Transcribe all data verbatim. Skip the pictures.

Data>

>>>

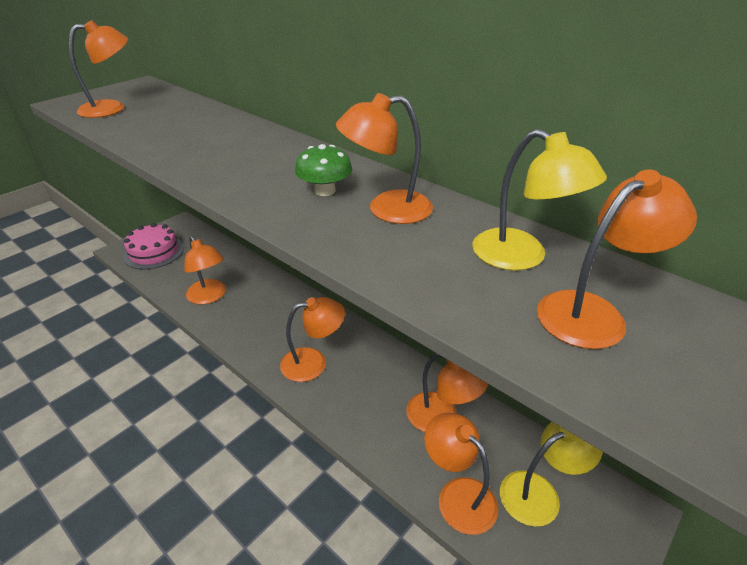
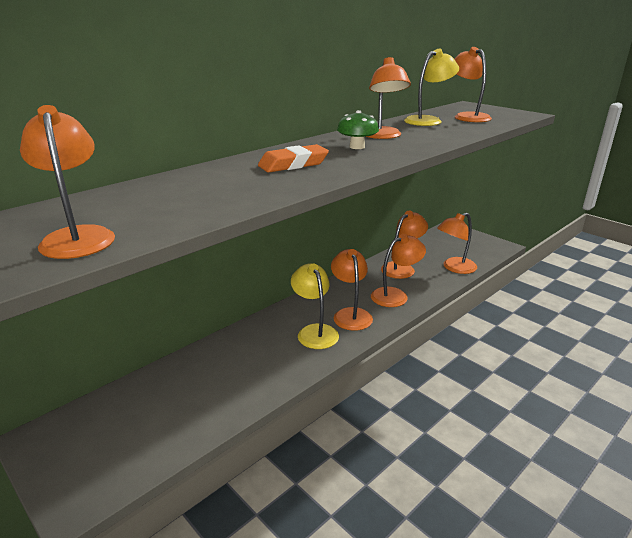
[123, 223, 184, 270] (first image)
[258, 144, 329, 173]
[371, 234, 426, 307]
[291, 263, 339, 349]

<<<

Exercise response>
[123, 223, 184, 270] (first image)
[258, 144, 329, 173]
[371, 234, 426, 307]
[291, 263, 339, 349]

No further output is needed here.